§ Prompt
Go through the material and copy every line in which "tape" appears.

***

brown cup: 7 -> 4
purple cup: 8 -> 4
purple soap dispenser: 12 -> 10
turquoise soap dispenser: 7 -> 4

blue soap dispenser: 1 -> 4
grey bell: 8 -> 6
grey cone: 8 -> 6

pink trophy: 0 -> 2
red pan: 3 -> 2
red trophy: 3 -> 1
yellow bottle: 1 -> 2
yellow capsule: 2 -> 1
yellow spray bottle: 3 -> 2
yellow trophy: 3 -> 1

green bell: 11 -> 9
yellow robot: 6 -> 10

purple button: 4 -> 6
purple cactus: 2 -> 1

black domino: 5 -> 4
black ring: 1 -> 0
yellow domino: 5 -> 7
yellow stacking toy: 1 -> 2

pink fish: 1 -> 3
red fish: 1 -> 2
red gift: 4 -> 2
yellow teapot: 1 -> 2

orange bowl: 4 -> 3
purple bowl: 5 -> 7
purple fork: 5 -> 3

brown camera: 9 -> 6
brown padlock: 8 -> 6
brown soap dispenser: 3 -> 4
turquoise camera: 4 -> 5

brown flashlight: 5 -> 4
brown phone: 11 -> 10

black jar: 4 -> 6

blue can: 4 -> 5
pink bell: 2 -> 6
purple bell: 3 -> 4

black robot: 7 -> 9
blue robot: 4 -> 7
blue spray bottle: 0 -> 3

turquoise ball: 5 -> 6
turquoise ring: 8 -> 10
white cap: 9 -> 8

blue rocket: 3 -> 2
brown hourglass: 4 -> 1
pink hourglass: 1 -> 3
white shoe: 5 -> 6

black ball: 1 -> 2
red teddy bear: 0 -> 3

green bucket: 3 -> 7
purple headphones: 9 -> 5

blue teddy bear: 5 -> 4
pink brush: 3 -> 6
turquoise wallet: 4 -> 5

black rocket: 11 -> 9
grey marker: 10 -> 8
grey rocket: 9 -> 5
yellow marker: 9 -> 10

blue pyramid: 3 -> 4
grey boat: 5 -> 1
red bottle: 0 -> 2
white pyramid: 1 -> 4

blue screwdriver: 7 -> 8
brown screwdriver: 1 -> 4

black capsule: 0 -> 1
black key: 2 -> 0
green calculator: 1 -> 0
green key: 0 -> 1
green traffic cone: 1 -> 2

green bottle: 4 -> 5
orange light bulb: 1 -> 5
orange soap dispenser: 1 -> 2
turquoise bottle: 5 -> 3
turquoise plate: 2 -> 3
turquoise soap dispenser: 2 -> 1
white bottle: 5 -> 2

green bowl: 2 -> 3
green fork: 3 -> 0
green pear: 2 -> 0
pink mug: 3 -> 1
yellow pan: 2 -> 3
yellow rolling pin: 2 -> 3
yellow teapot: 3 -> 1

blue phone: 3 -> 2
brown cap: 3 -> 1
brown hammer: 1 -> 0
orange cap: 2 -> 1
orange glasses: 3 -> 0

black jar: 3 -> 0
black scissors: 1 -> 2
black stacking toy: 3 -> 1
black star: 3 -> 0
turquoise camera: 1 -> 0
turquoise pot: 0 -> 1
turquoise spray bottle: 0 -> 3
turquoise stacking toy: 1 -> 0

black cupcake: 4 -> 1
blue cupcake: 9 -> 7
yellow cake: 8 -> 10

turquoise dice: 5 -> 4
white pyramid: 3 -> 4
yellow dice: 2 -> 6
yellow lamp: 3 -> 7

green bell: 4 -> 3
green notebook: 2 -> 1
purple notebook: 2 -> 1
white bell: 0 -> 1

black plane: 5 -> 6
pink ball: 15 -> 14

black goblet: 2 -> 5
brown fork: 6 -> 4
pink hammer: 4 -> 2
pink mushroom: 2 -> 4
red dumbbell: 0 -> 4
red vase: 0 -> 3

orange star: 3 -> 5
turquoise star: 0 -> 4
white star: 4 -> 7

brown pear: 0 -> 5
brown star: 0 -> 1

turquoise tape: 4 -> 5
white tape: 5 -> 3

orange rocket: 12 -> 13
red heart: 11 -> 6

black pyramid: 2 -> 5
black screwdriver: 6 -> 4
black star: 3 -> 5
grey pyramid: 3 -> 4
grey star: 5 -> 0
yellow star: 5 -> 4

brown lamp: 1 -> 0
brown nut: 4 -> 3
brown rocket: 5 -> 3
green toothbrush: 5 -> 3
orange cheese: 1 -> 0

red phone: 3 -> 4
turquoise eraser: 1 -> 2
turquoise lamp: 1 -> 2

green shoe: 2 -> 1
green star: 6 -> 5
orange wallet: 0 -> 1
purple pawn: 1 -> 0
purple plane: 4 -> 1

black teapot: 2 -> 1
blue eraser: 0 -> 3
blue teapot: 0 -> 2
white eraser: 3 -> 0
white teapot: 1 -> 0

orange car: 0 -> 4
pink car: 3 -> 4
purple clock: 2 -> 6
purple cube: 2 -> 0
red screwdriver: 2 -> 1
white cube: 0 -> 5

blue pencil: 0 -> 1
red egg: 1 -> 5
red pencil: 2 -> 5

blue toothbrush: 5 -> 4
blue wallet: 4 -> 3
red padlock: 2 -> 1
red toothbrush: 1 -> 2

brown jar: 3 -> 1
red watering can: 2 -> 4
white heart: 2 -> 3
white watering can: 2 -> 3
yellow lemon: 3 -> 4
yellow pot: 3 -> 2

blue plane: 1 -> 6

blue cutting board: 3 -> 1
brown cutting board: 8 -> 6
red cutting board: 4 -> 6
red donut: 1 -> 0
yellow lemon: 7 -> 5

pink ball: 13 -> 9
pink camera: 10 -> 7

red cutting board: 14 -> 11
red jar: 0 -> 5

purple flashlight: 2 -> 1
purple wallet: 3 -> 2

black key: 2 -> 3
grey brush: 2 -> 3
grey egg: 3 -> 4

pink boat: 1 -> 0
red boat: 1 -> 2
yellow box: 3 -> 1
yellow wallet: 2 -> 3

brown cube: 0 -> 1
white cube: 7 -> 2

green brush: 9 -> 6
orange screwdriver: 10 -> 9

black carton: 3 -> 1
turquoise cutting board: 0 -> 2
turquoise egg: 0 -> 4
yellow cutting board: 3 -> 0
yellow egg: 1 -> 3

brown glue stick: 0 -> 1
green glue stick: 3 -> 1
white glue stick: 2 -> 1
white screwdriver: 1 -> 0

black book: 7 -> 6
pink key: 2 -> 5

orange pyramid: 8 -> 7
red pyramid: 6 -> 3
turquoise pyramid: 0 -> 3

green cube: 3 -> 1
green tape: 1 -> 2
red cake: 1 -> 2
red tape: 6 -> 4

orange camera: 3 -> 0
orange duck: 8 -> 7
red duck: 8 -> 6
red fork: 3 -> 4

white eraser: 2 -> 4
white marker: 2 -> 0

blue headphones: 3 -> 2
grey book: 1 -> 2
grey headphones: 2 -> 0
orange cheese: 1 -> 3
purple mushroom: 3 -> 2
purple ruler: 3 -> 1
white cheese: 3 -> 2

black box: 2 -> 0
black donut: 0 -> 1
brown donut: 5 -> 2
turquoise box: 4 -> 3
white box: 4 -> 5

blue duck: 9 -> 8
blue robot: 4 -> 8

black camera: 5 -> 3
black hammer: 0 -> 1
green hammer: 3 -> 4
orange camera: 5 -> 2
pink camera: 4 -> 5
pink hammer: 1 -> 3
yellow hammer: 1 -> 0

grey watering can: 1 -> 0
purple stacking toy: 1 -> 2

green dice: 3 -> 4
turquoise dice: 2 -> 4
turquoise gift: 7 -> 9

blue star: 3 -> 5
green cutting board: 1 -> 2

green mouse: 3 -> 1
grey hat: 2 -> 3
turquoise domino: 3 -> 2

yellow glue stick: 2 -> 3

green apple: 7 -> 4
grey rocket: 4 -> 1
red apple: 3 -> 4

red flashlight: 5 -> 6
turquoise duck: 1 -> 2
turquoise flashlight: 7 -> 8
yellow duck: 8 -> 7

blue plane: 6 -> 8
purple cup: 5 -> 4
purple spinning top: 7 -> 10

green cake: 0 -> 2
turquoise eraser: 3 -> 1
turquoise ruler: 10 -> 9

***

§ Reply
turquoise tape: 4 -> 5
white tape: 5 -> 3
green tape: 1 -> 2
red tape: 6 -> 4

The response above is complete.